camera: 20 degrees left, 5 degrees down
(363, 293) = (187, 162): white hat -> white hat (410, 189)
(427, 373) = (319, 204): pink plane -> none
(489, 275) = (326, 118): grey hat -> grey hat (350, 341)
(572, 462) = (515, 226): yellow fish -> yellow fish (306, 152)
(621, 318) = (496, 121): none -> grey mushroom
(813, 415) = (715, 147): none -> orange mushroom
---
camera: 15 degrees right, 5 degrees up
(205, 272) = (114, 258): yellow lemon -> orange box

The task: Using the listing above, return word for word each line from the one that has "camera: 15 degrees right, 5 degrees up" through the one that has "(205, 272) = (114, 258): yellow", and no line outside that range.

Exercise answer:
camera: 15 degrees right, 5 degrees up
(205, 272) = (114, 258): yellow lemon -> orange box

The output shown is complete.